*** Opening Data for this task ***

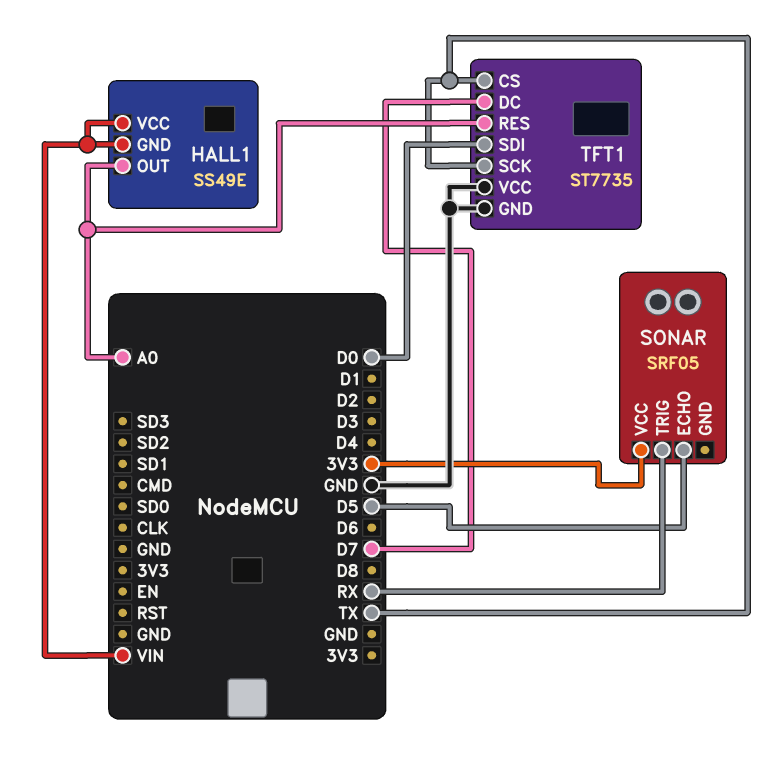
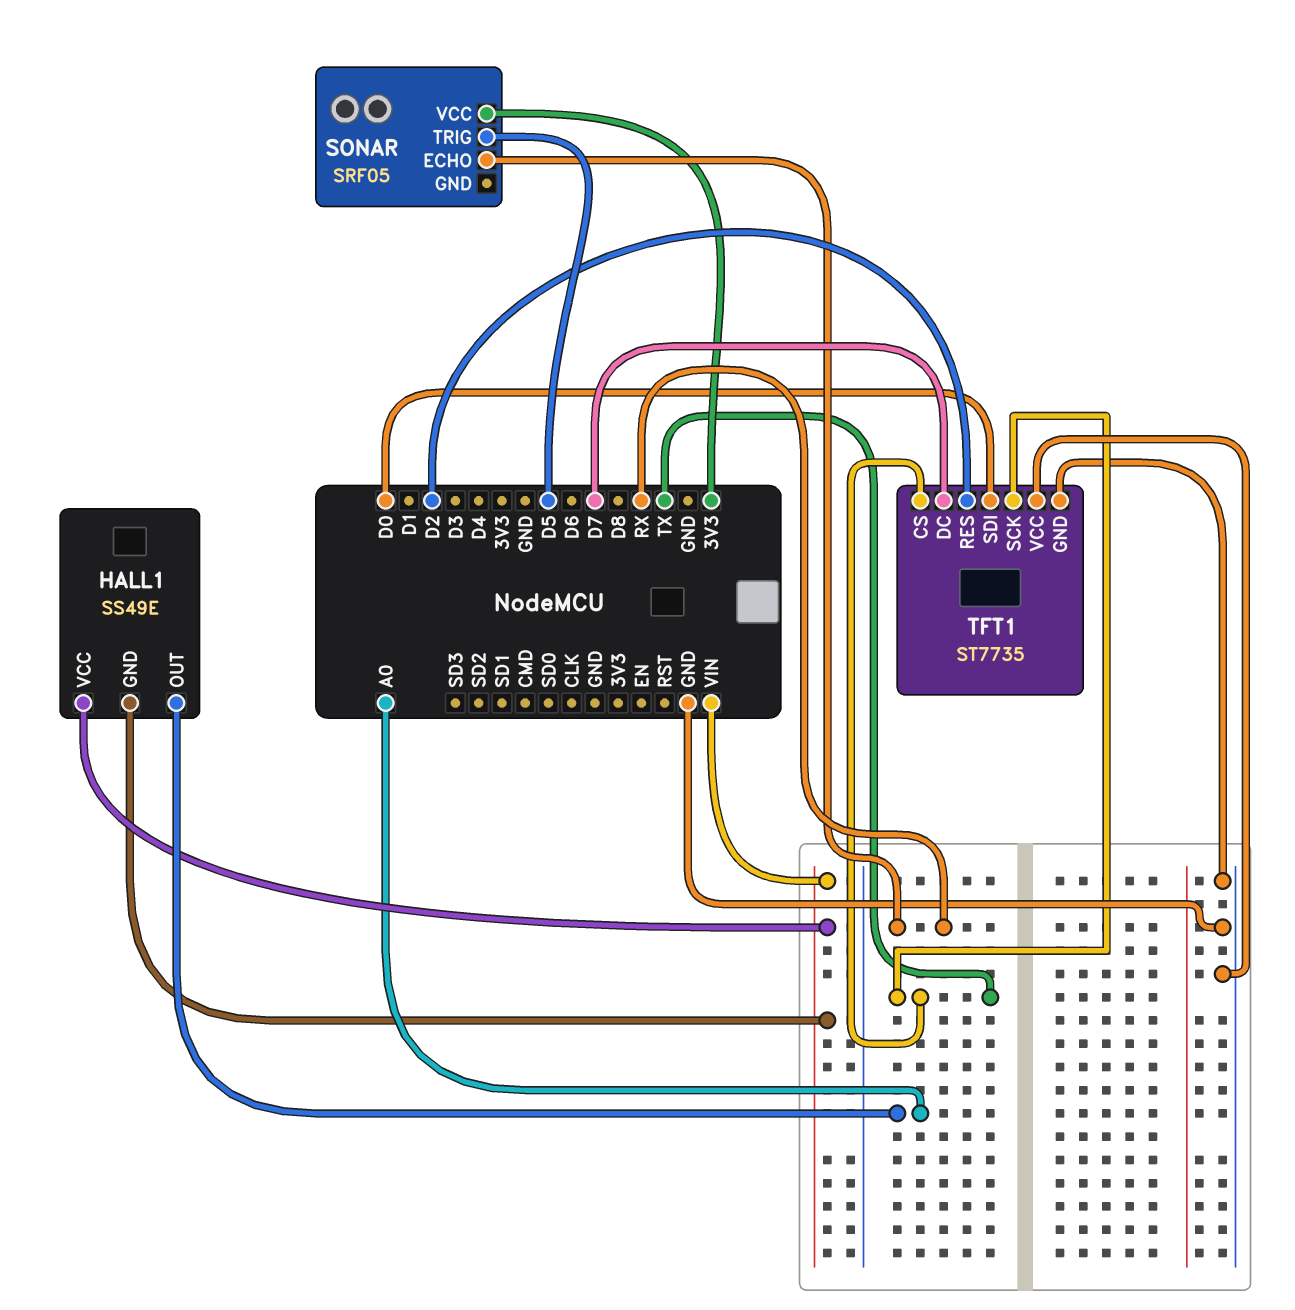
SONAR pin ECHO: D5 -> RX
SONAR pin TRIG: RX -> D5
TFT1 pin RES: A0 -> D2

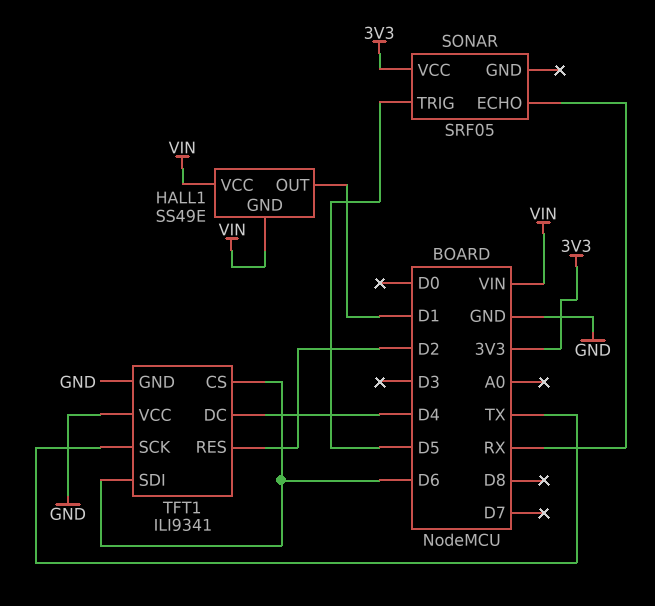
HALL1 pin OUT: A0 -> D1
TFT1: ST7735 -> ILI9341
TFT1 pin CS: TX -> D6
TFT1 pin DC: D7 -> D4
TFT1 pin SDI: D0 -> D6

*** Closing Data for this task ***

**Task statement**
A word-for-word copy of the listing is needed. It must not include the pictures.

**Response to the task**
SONAR pin ECHO: D5 -> RX
SONAR pin TRIG: RX -> D5
TFT1 pin RES: A0 -> D2

HALL1 pin OUT: A0 -> D1
TFT1: ST7735 -> ILI9341
TFT1 pin CS: TX -> D6
TFT1 pin DC: D7 -> D4
TFT1 pin SDI: D0 -> D6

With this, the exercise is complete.